Data items
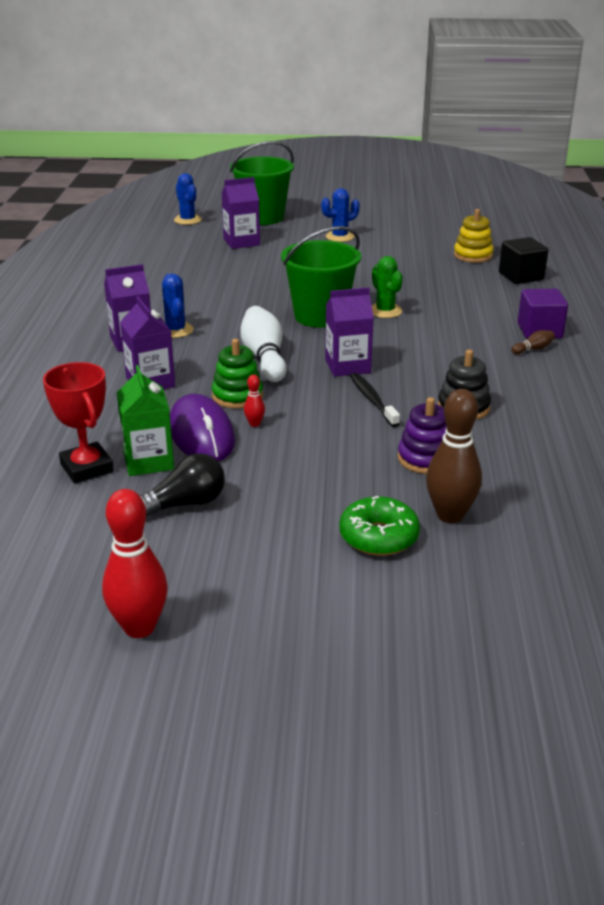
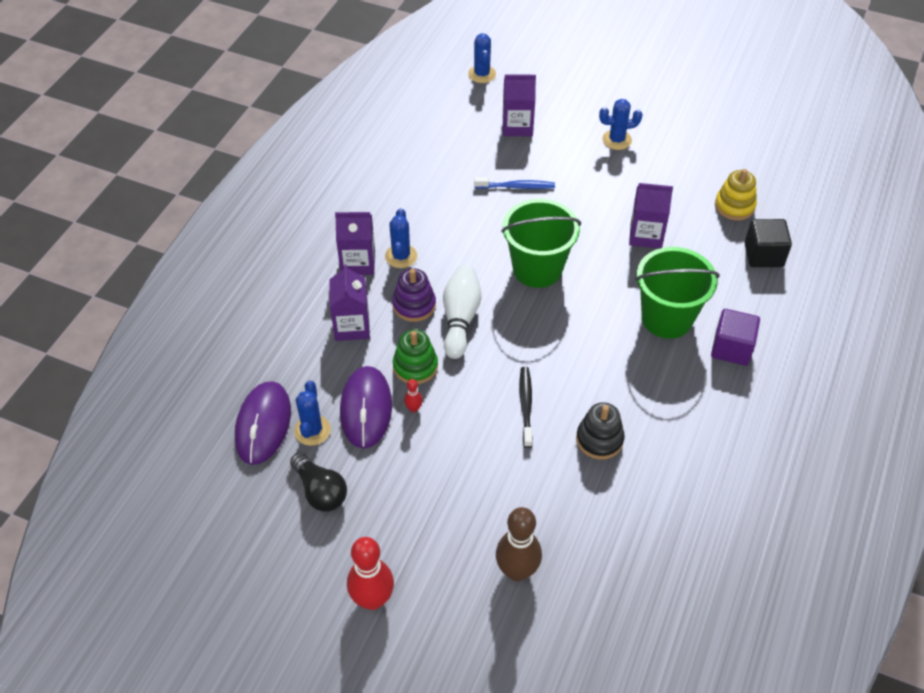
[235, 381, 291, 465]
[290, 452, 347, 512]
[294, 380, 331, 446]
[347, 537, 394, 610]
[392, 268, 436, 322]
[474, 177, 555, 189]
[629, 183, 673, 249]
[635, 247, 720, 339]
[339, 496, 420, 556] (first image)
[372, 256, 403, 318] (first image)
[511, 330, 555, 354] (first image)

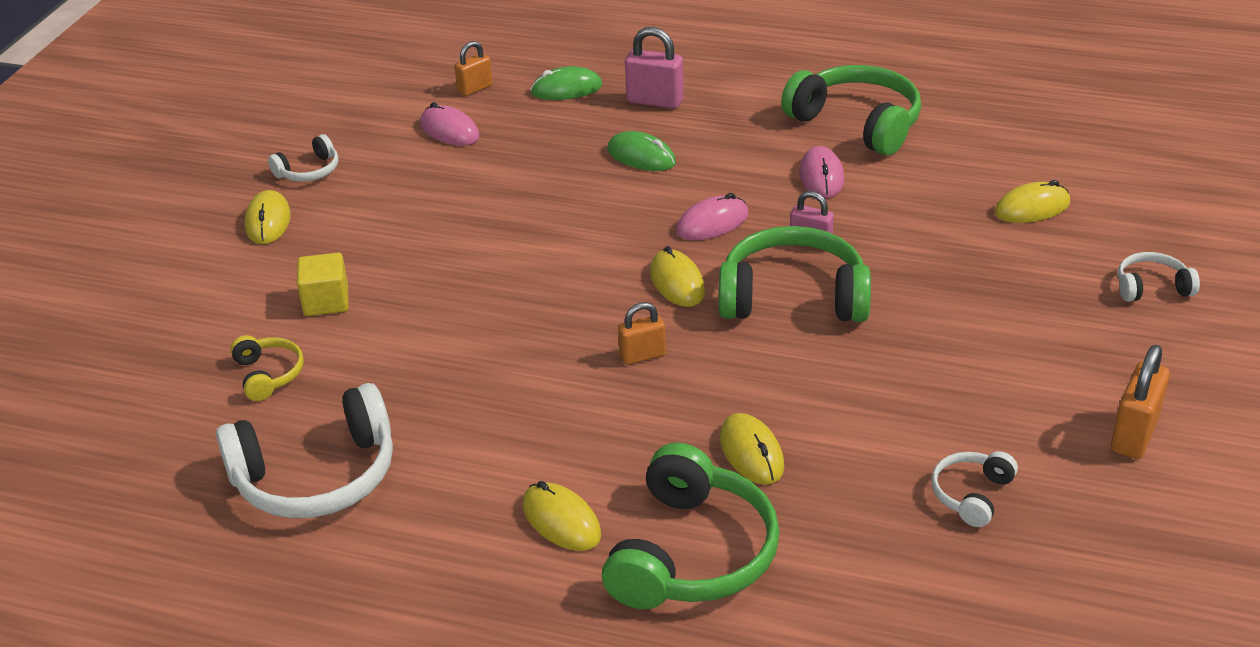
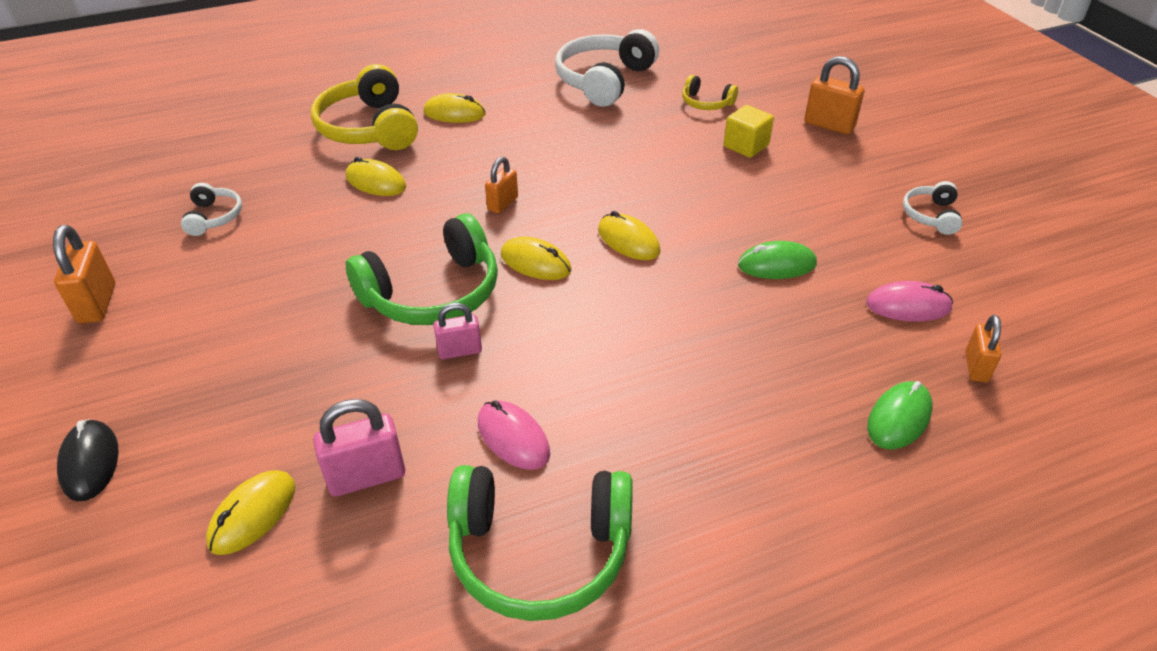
[57, 419, 118, 501]
[311, 64, 418, 150]
[313, 399, 405, 497]
[598, 211, 661, 260]
[738, 241, 817, 279]
[804, 56, 865, 134]
[676, 193, 748, 240] (first image)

What the exercise asks =>
Repeat the entries exactly, pictures left out.

Answer area =>
[235, 381, 291, 465]
[290, 452, 347, 512]
[294, 380, 331, 446]
[347, 537, 394, 610]
[392, 268, 436, 322]
[474, 177, 555, 189]
[629, 183, 673, 249]
[635, 247, 720, 339]
[339, 496, 420, 556] (first image)
[372, 256, 403, 318] (first image)
[511, 330, 555, 354] (first image)

[57, 419, 118, 501]
[311, 64, 418, 150]
[313, 399, 405, 497]
[598, 211, 661, 260]
[738, 241, 817, 279]
[804, 56, 865, 134]
[676, 193, 748, 240] (first image)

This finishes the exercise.